§ **Work to complete**
Filter out every line below that lacks "yellow", and copy the rest.

§ **Supplied data**

────────────────

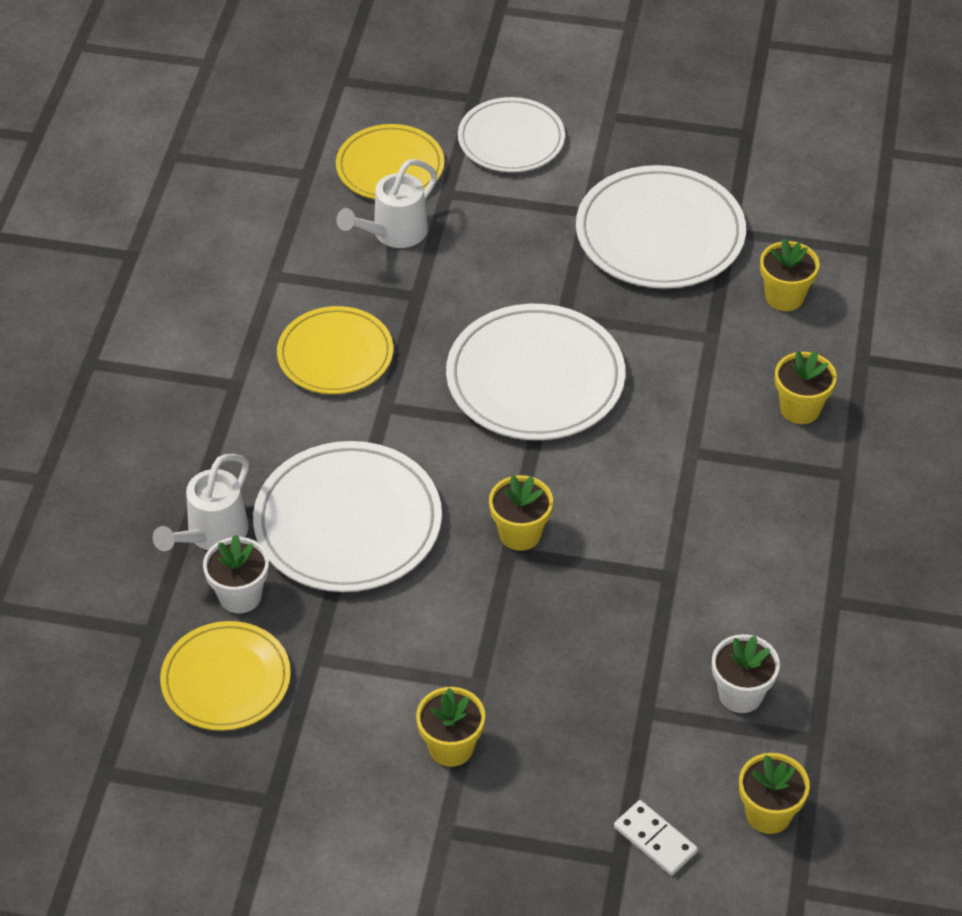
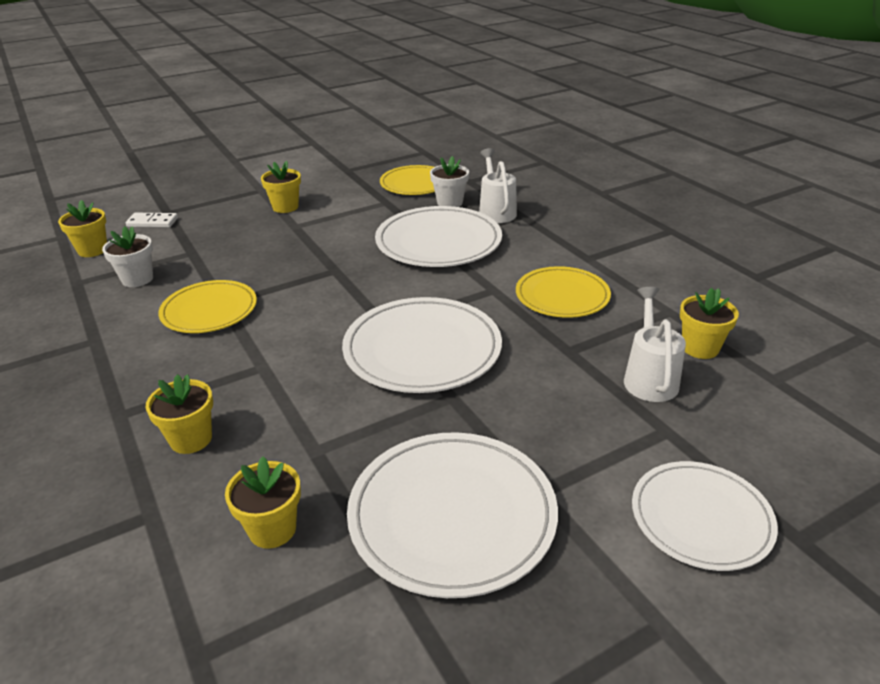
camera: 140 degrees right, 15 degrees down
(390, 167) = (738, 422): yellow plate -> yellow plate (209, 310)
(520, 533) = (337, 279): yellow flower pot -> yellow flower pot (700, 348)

────────────────

§ **Expected answer**
(390, 167) = (738, 422): yellow plate -> yellow plate (209, 310)
(520, 533) = (337, 279): yellow flower pot -> yellow flower pot (700, 348)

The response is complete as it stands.